─── Extracted information ───

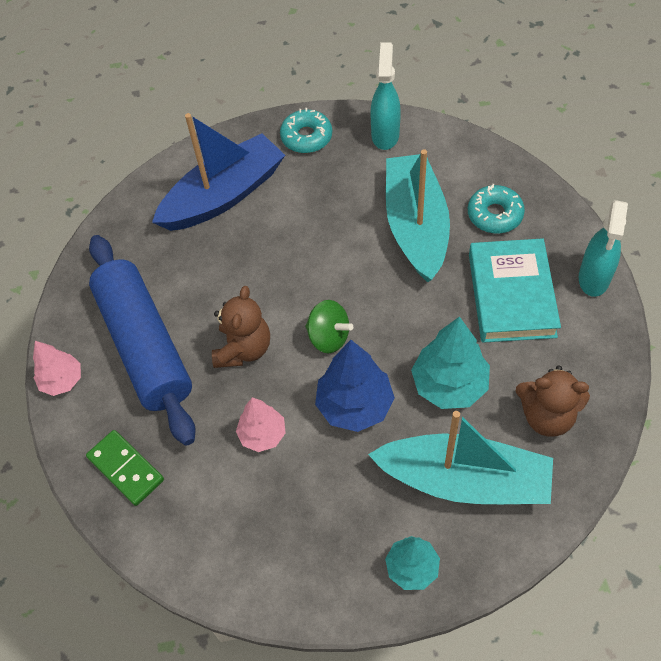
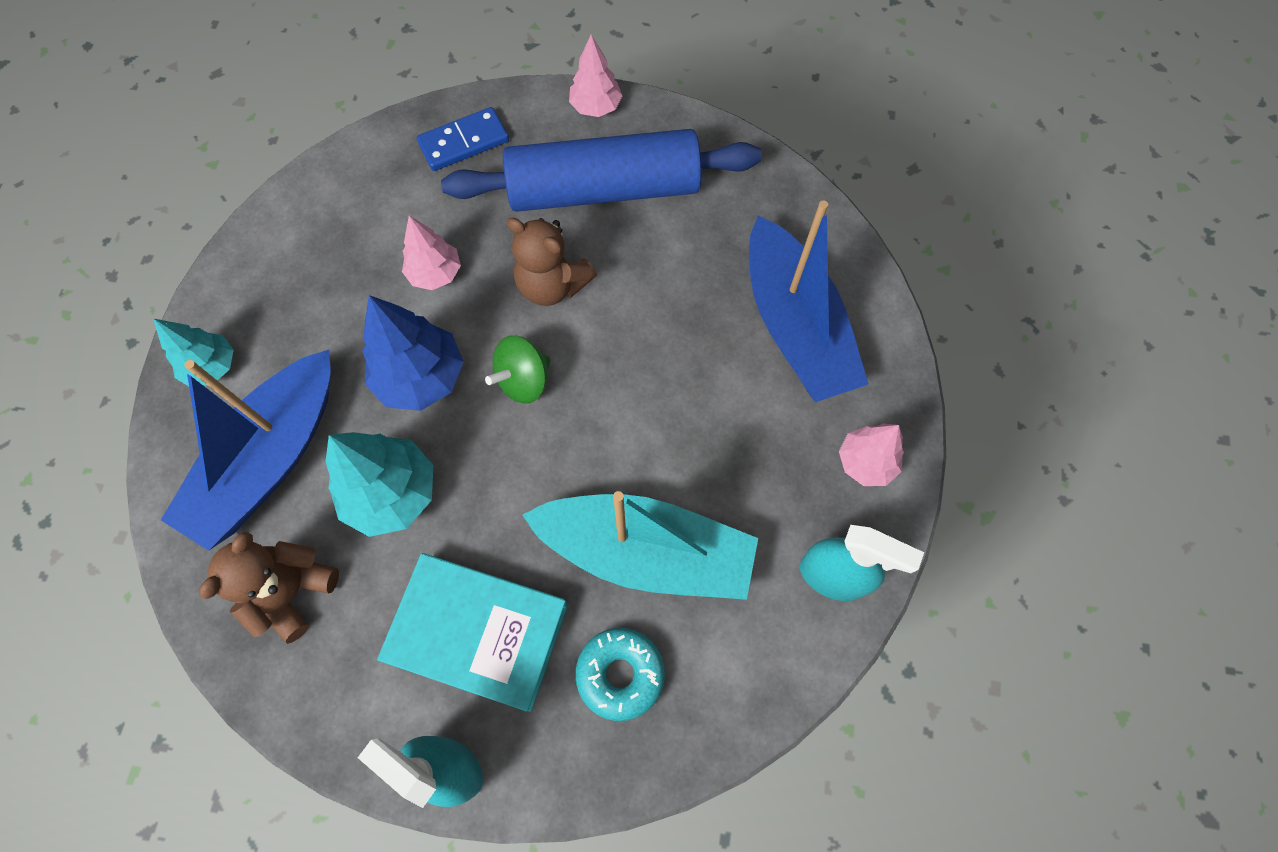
camera: 105 degrees right, 10 degrees up
(125, 469) = (464, 142): green domino -> blue domino
(306, 137) = (865, 462): turquoise donut -> pink tree
(464, 480) = (270, 459): turquoise boat -> blue boat

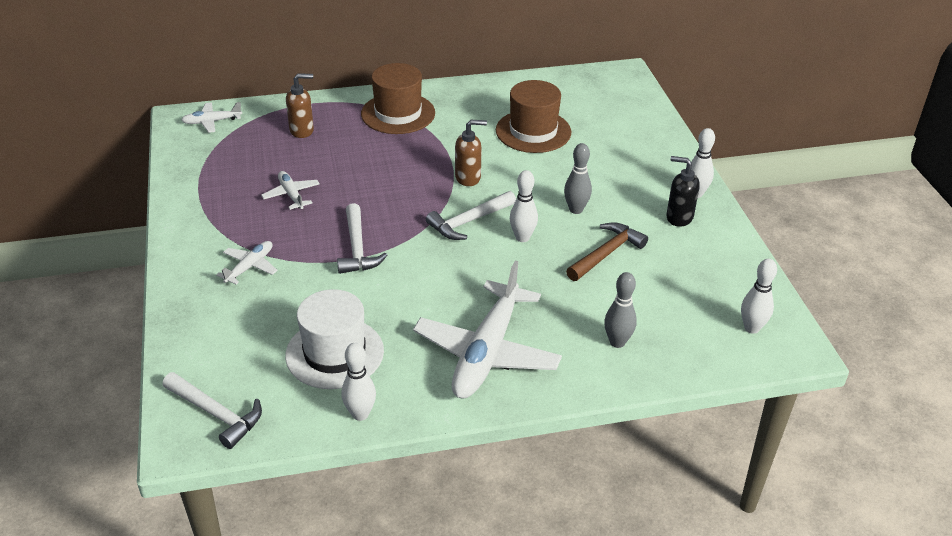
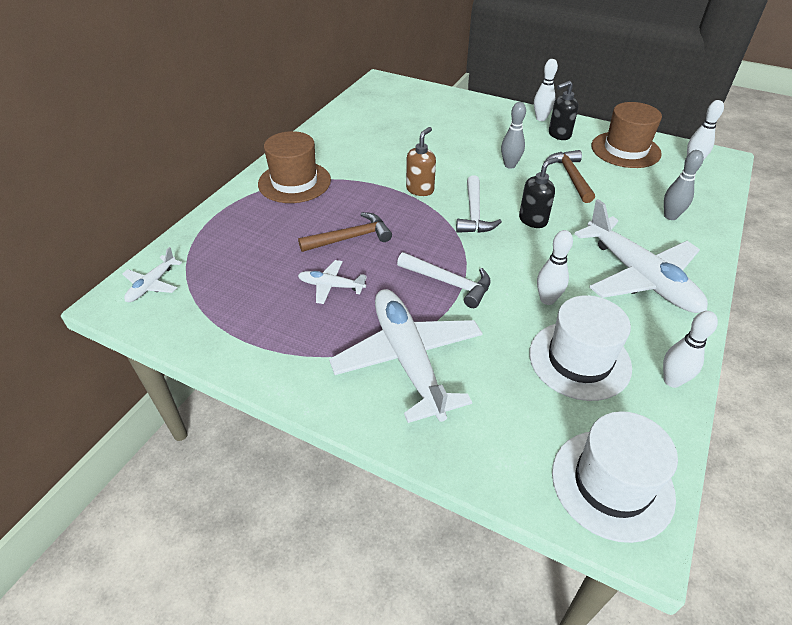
camera: 50 degrees left, 5 degrees up
(216, 414) = (612, 483): white hammer -> white hat
(249, 267) = (408, 360): white plane -> white plane, size x2.16
(302, 130) = (246, 238): brown soap dispenser -> none
(358, 175) = (350, 238): none -> brown hammer
(500, 258) = (533, 220): none -> black soap dispenser
(522, 237) = (518, 200): white bowling pin -> white bowling pin (547, 299)
(533, 131) = (399, 139): brown hat -> brown hat (625, 150)

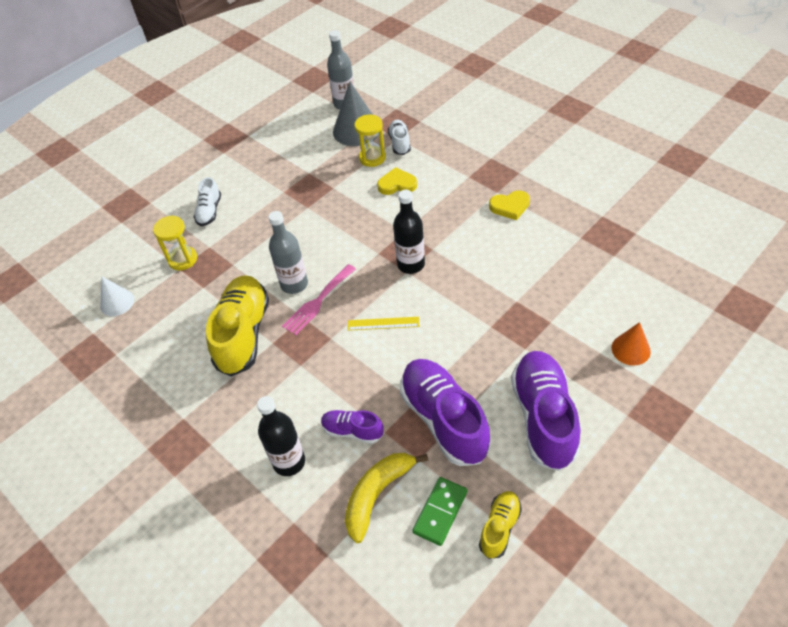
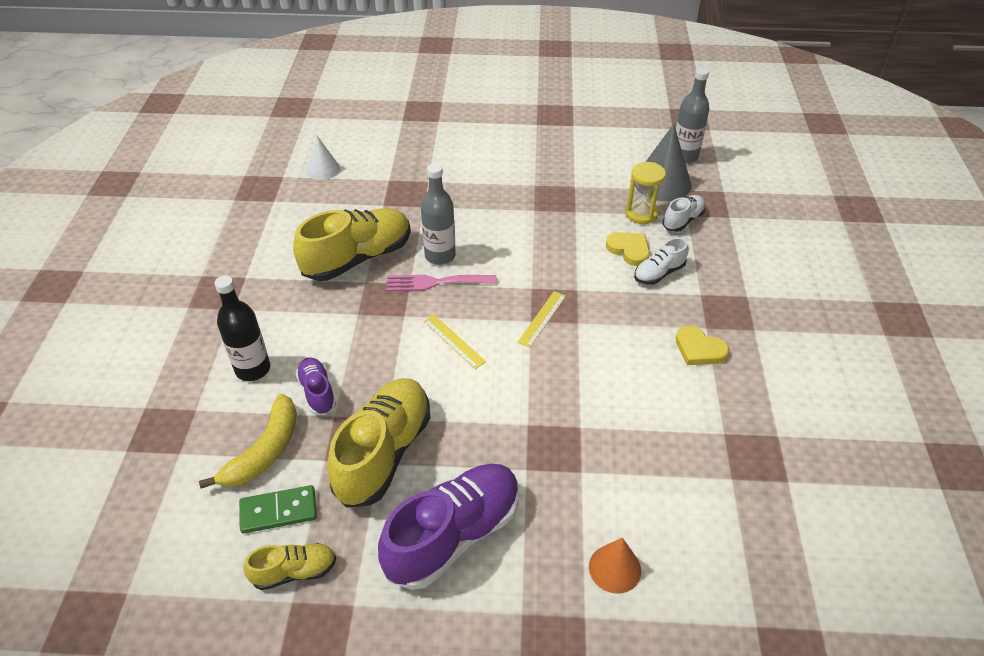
camera: 45 degrees right, 5 degrees down
(182, 259) = (399, 175): yellow hourglass -> none
(209, 211) = (465, 157): white shoe -> white shoe (659, 273)
(378, 494) = (264, 452): yellow banana -> yellow banana turned 120 degrees clockwise
(411, 264) = (542, 319): black bottle -> yellow ruler
(444, 420) = (384, 453): purple shoe -> yellow shoe

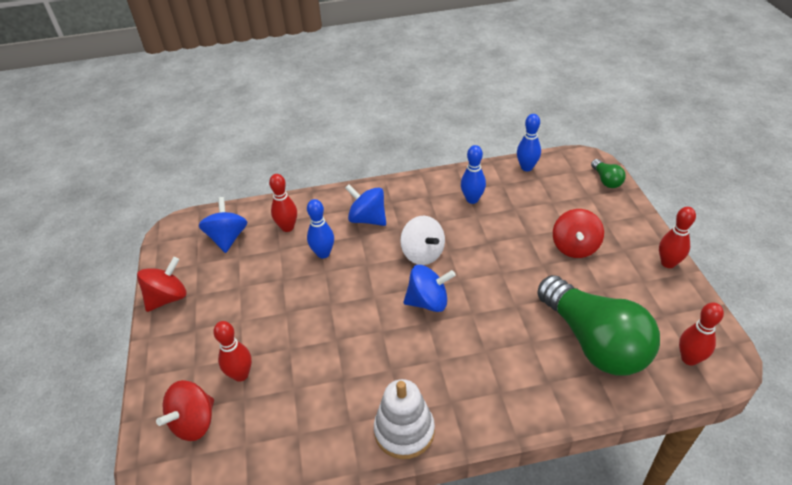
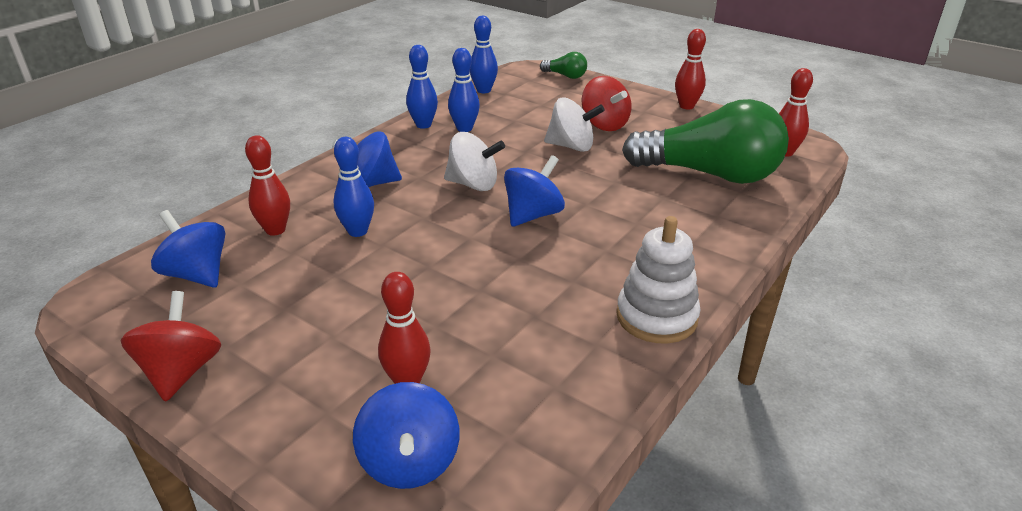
camera: 45 degrees left, 10 degrees down
(194, 422) = (410, 462): red spinning top -> blue spinning top
(450, 182) = (423, 125): none -> blue bowling pin
(524, 255) = (571, 146): none -> white spinning top

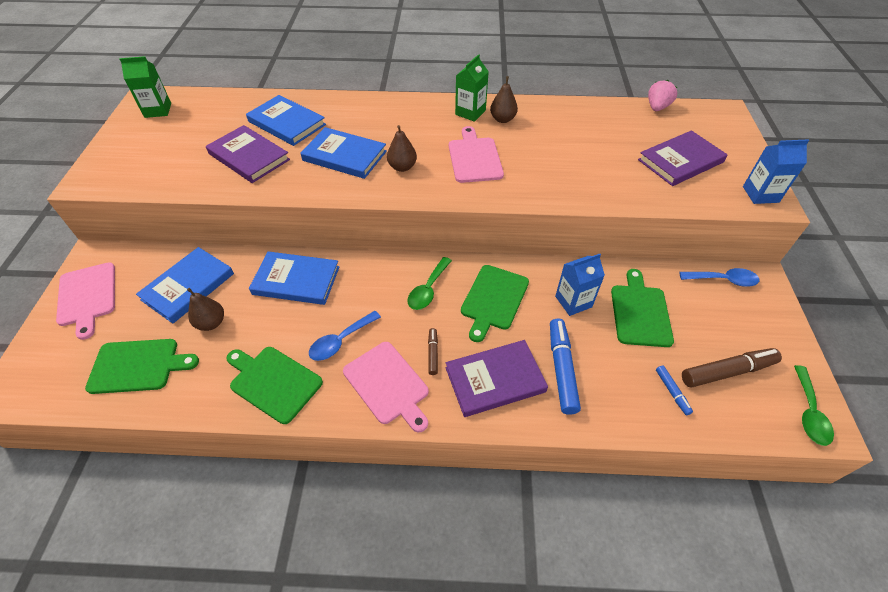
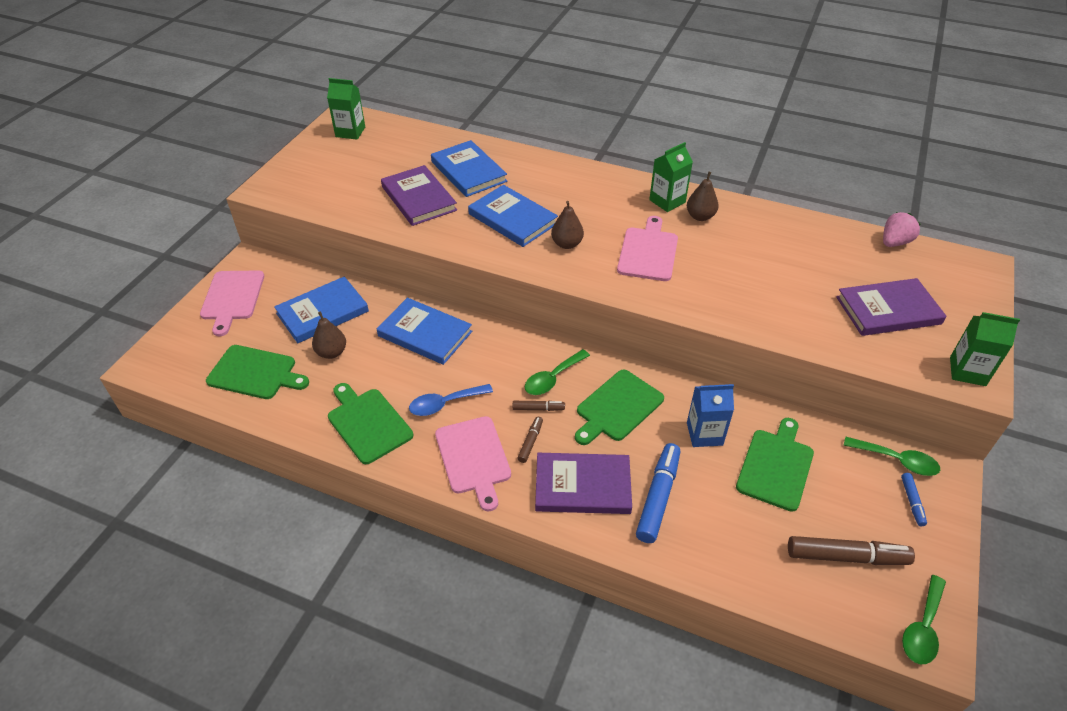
camera: 20 degrees right, 5 degrees down
(427, 320) = (538, 408): none -> brown marker
(672, 392) = (770, 557): blue marker -> blue marker (912, 502)
(723, 280) = (897, 460): blue spoon -> green spoon
(760, 194) = (967, 371): blue carton -> green carton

───

Where the string "white" occurs in a line of the material above, copy the whole line.

**Result of this exercise**
(216, 414) = (612, 483): white hammer -> white hat
(249, 267) = (408, 360): white plane -> white plane, size x2.16
(522, 237) = (518, 200): white bowling pin -> white bowling pin (547, 299)
(209, 211) = (465, 157): white shoe -> white shoe (659, 273)
(524, 255) = (571, 146): none -> white spinning top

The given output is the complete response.